> _Exercise material_:
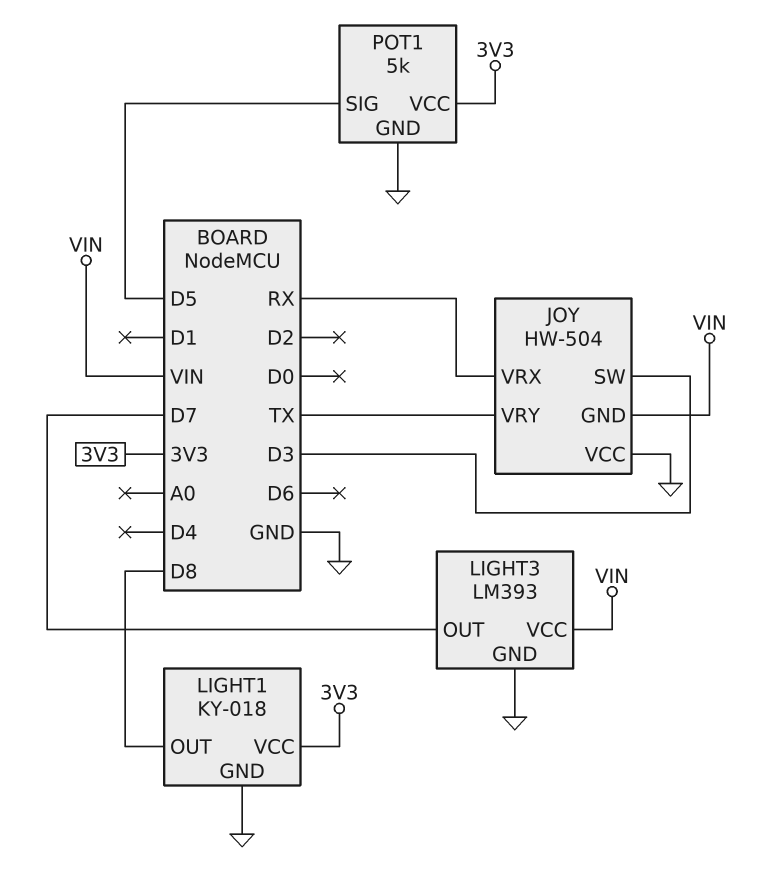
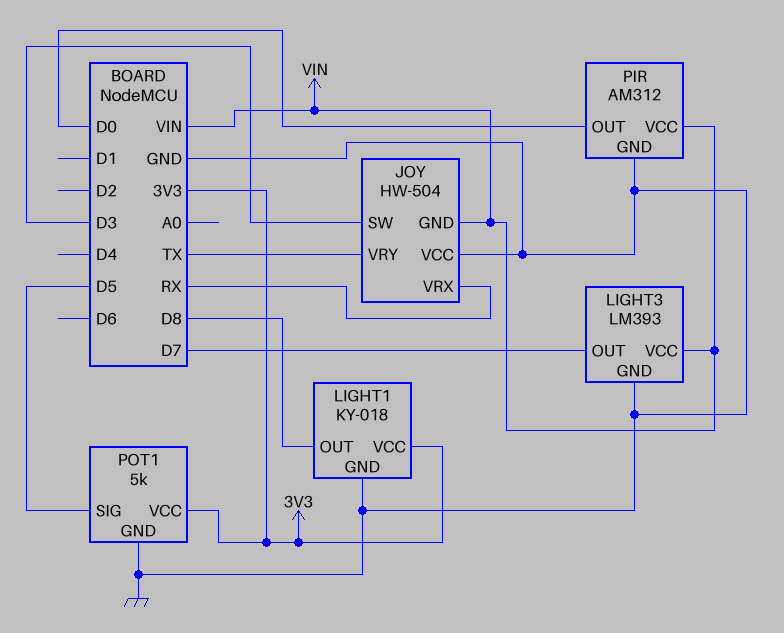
PIR: none -> AM312
PIR pin GND: none -> GND
PIR pin OUT: none -> D0
PIR pin VCC: none -> VIN

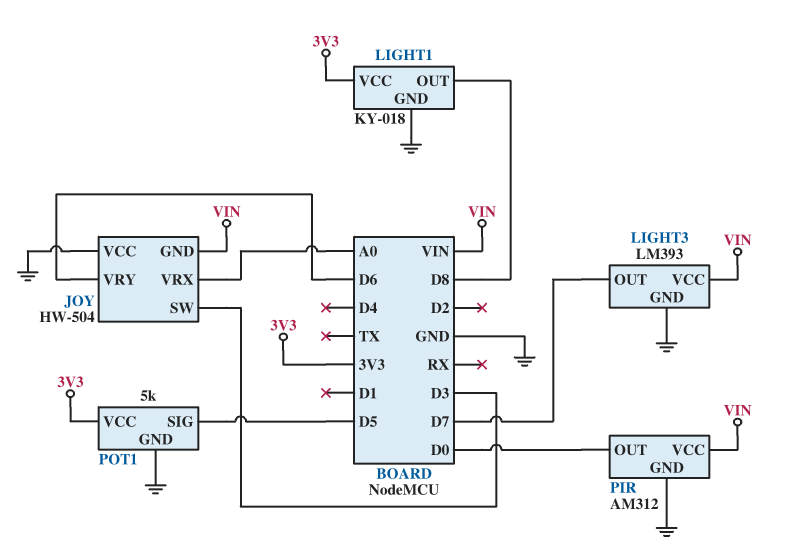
JOY pin VRX: RX -> A0
JOY pin VRY: TX -> D6

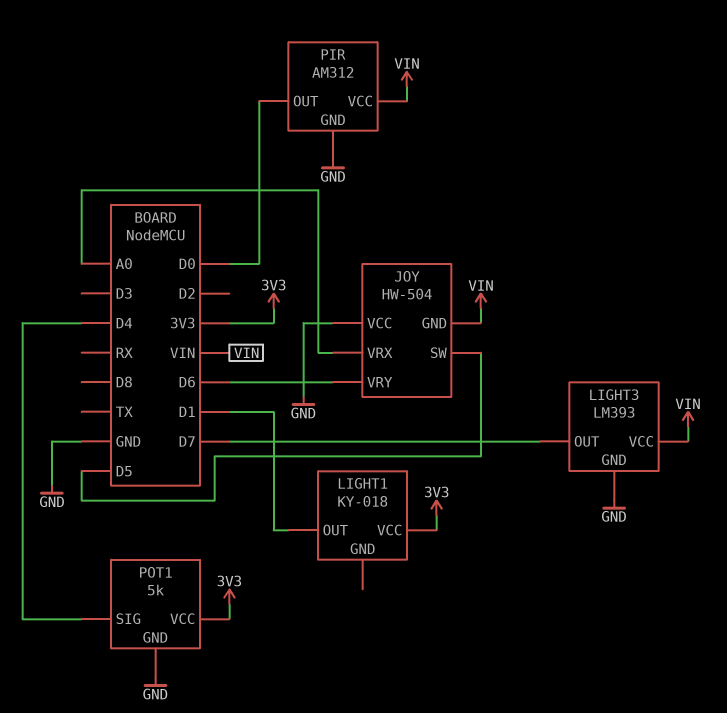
JOY pin SW: D3 -> D5
LIGHT1 pin GND: GND -> none
LIGHT1 pin OUT: D8 -> D1
POT1 pin SIG: D5 -> D4

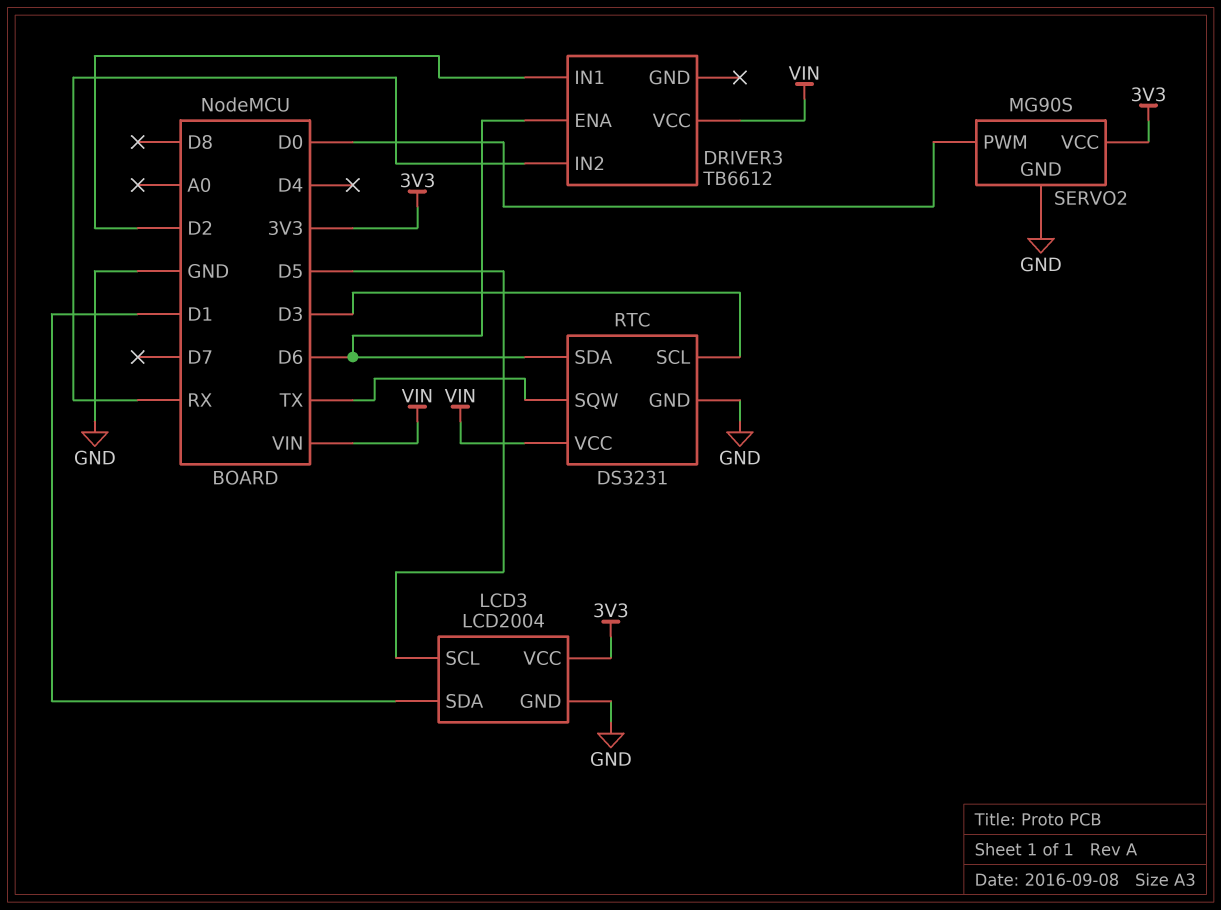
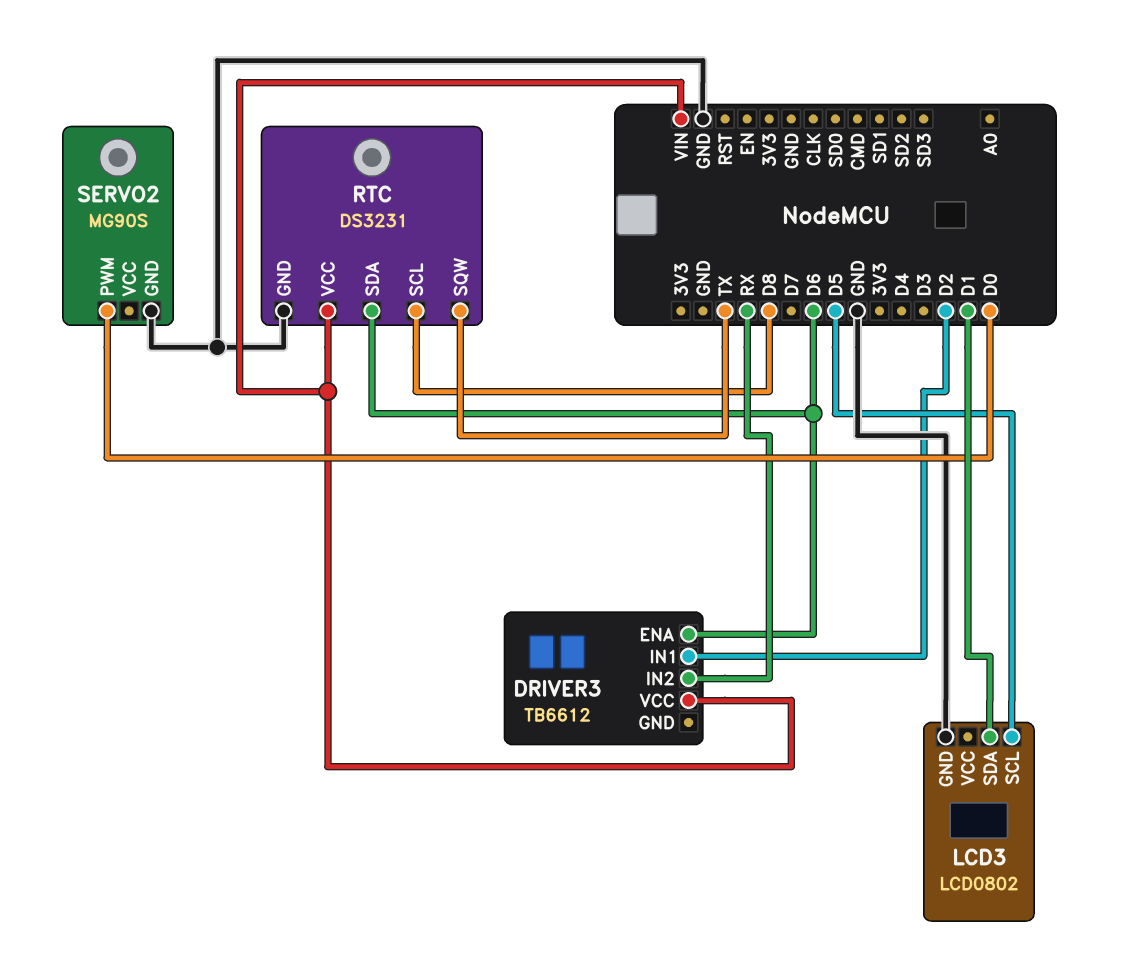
LCD3: LCD2004 -> LCD0802
LCD3 pin VCC: 3V3 -> none
RTC pin SCL: D3 -> D8
SERVO2 pin VCC: 3V3 -> none

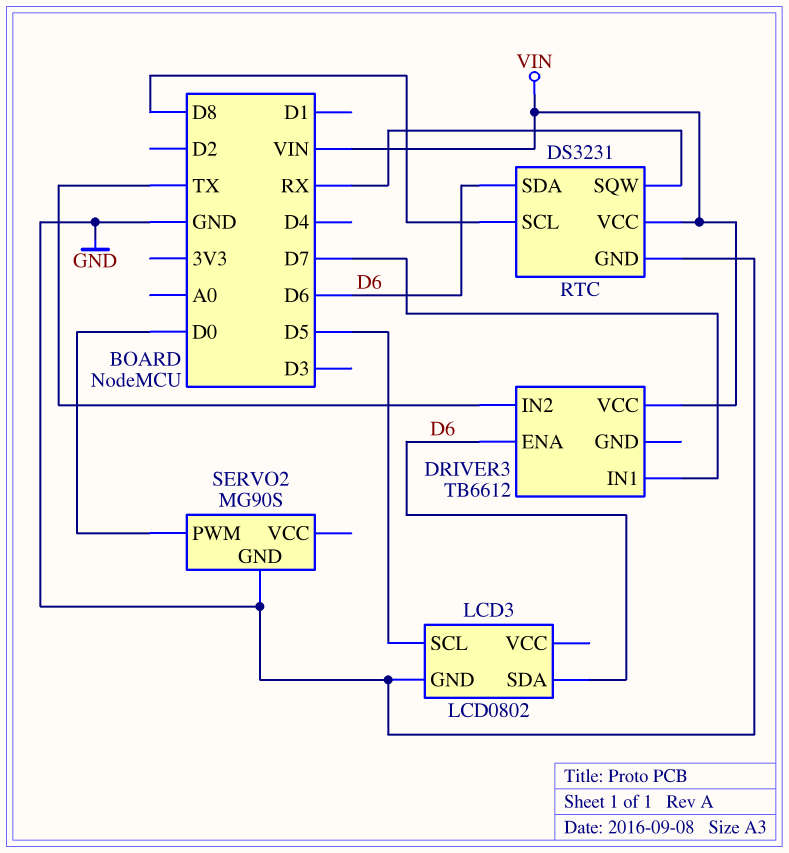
DRIVER3 pin IN1: D2 -> D7
DRIVER3 pin IN2: RX -> TX
LCD3 pin SDA: D1 -> D6
RTC pin SQW: TX -> RX

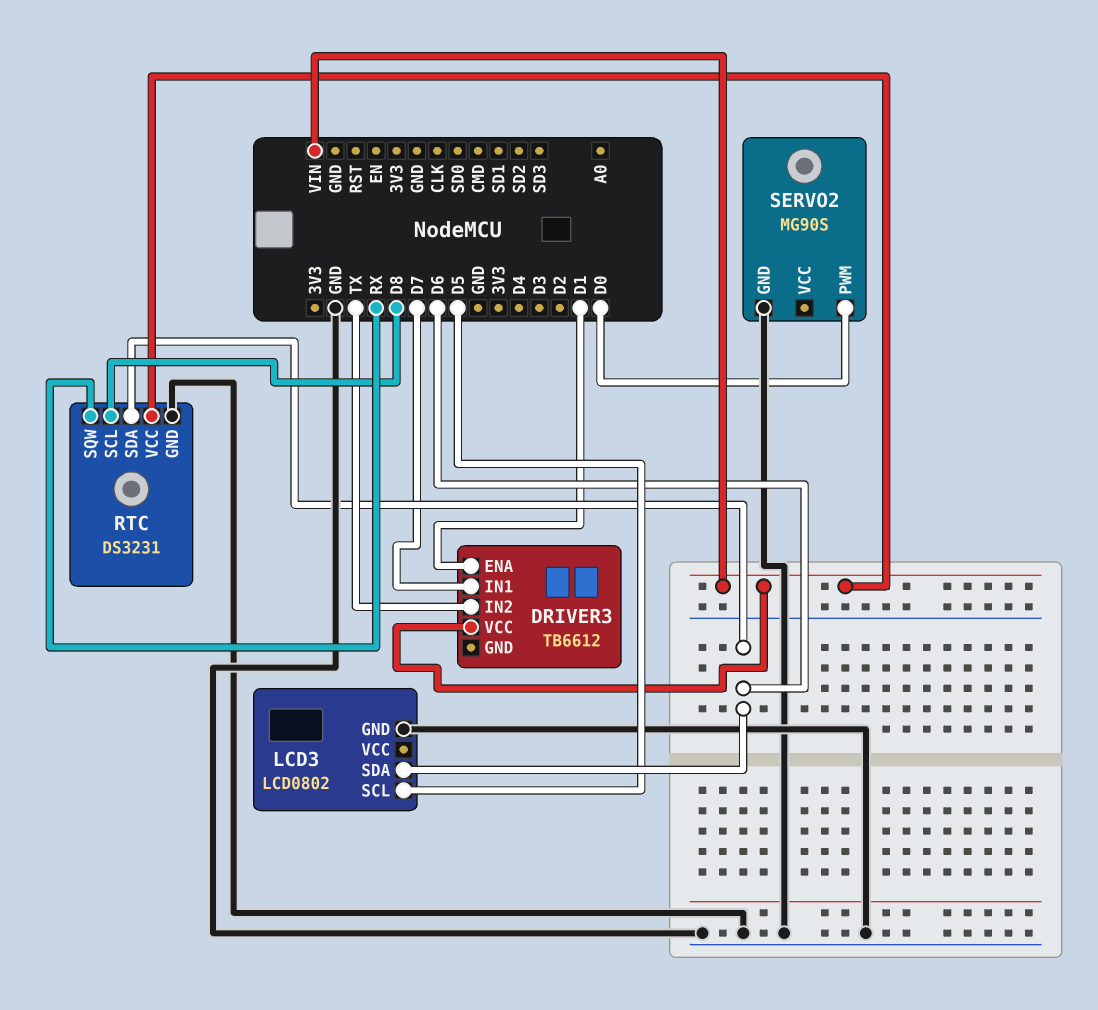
DRIVER3 pin ENA: D6 -> D1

> _What is required_:
From the material above, output every line exactly as written, dropping any picture.

> _Response to this task_:
PIR: none -> AM312
PIR pin GND: none -> GND
PIR pin OUT: none -> D0
PIR pin VCC: none -> VIN

JOY pin VRX: RX -> A0
JOY pin VRY: TX -> D6

JOY pin SW: D3 -> D5
LIGHT1 pin GND: GND -> none
LIGHT1 pin OUT: D8 -> D1
POT1 pin SIG: D5 -> D4

LCD3: LCD2004 -> LCD0802
LCD3 pin VCC: 3V3 -> none
RTC pin SCL: D3 -> D8
SERVO2 pin VCC: 3V3 -> none

DRIVER3 pin IN1: D2 -> D7
DRIVER3 pin IN2: RX -> TX
LCD3 pin SDA: D1 -> D6
RTC pin SQW: TX -> RX

DRIVER3 pin ENA: D6 -> D1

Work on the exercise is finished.